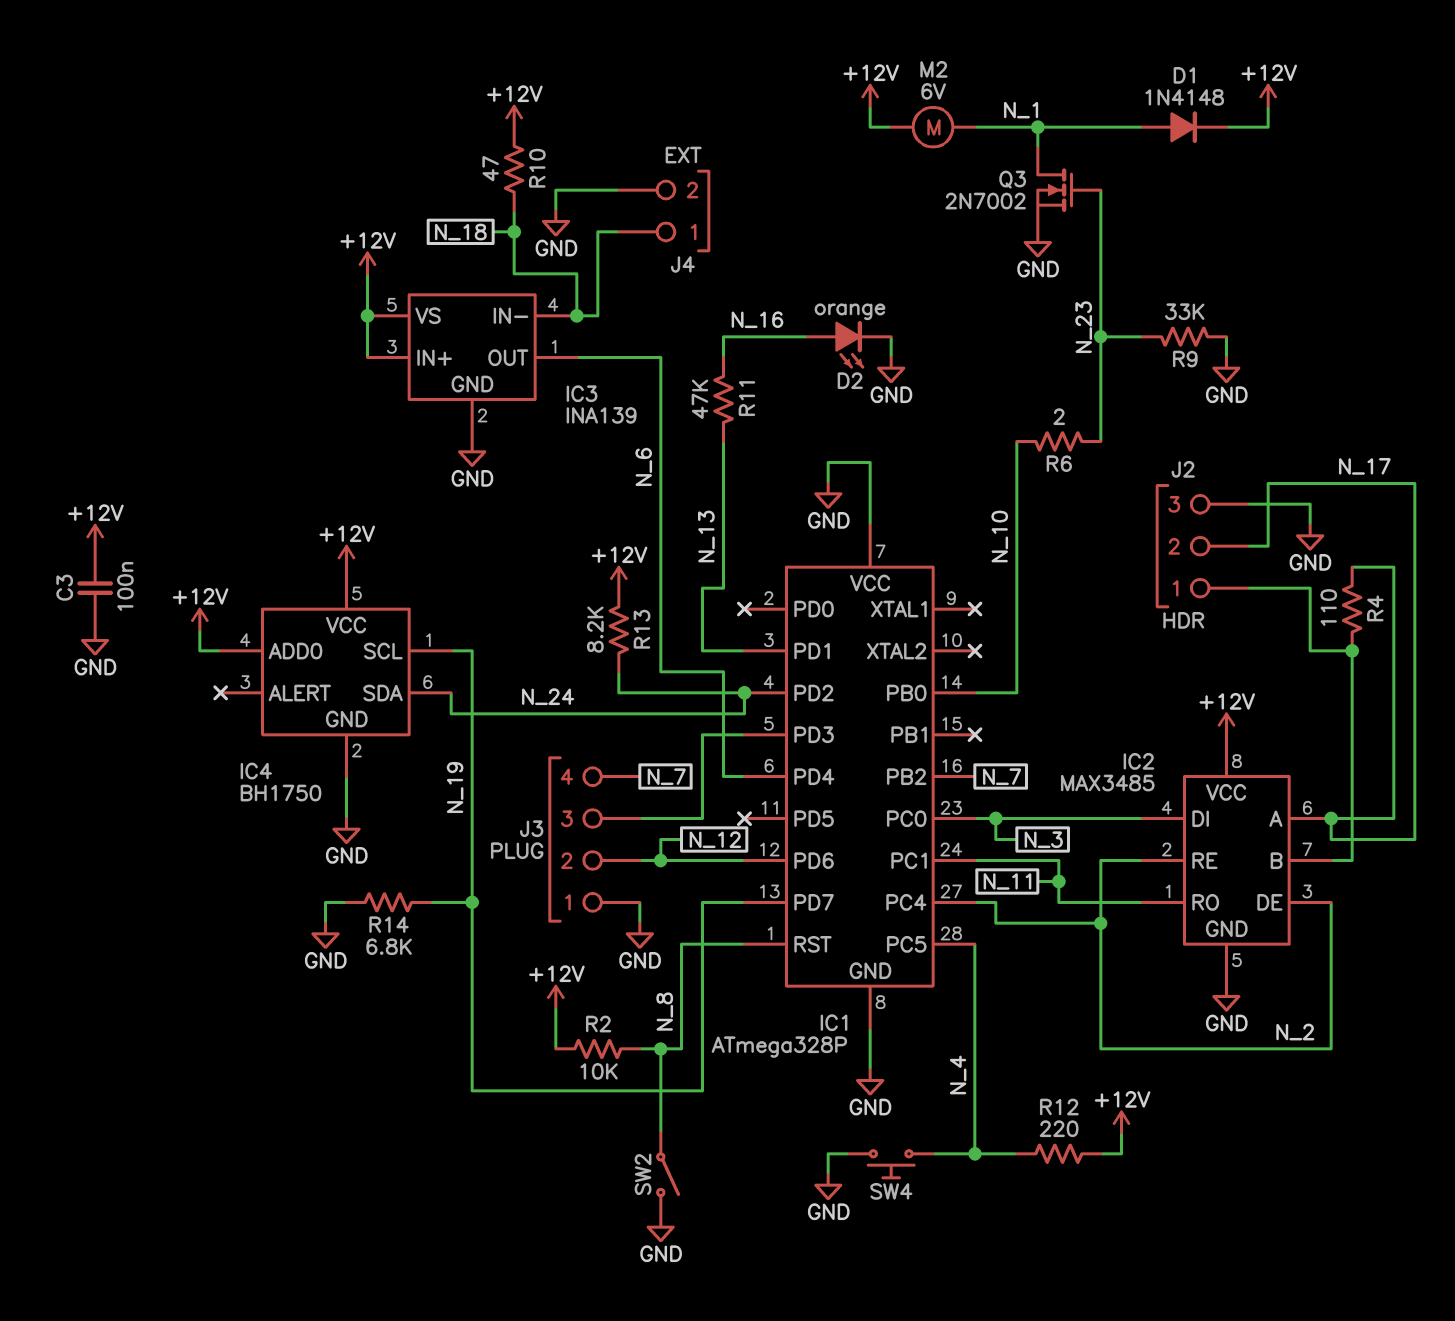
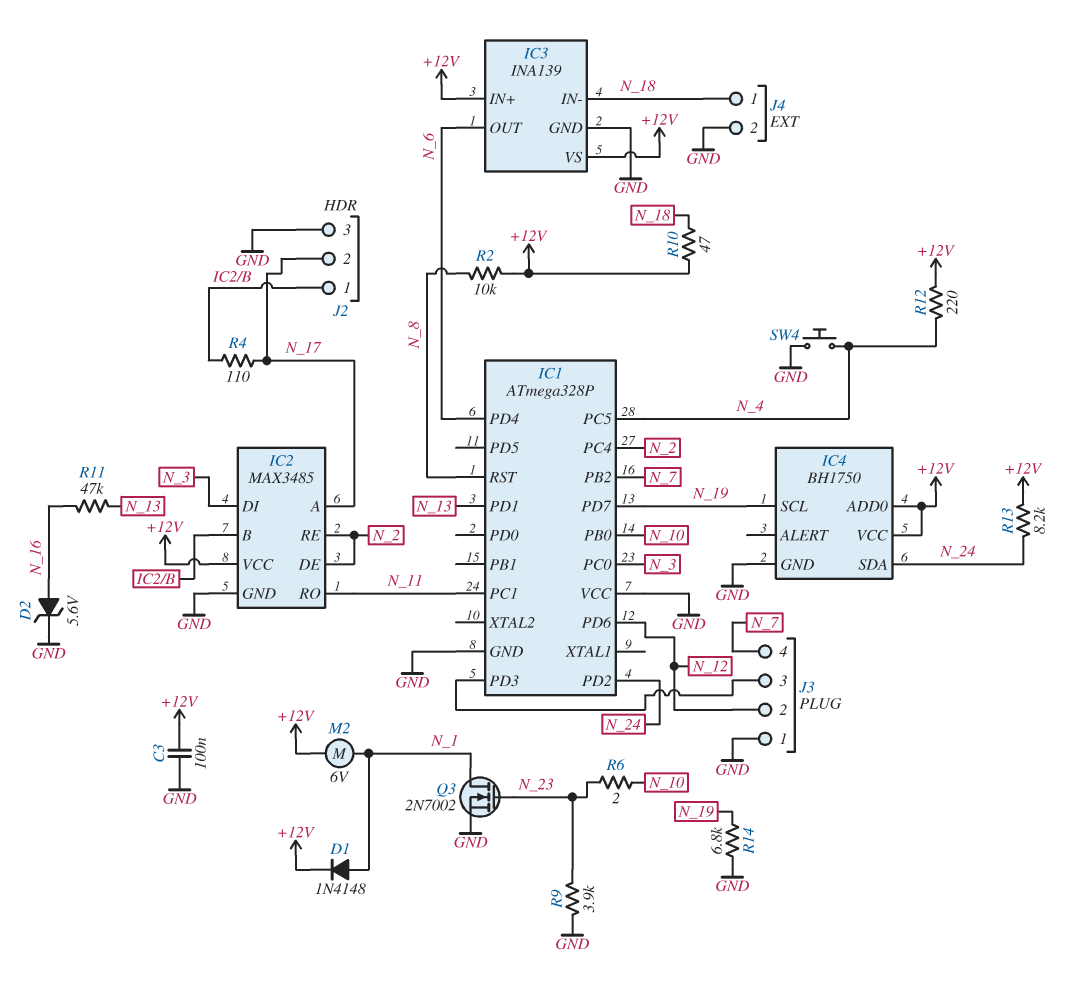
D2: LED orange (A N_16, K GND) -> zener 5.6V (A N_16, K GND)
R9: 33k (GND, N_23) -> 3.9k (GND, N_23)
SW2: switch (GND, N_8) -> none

##########

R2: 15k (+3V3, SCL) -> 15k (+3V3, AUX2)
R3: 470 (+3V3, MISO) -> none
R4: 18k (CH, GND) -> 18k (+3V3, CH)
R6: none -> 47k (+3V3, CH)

##########

◆ **Activity**
Out of the data above, transcribe exactly and only the lines starting with the line that has "D2: LED orange" and going on through the line that has "SW2: switch (GND, N_8) -> none", both included.

◆ **Result**
D2: LED orange (A N_16, K GND) -> zener 5.6V (A N_16, K GND)
R9: 33k (GND, N_23) -> 3.9k (GND, N_23)
SW2: switch (GND, N_8) -> none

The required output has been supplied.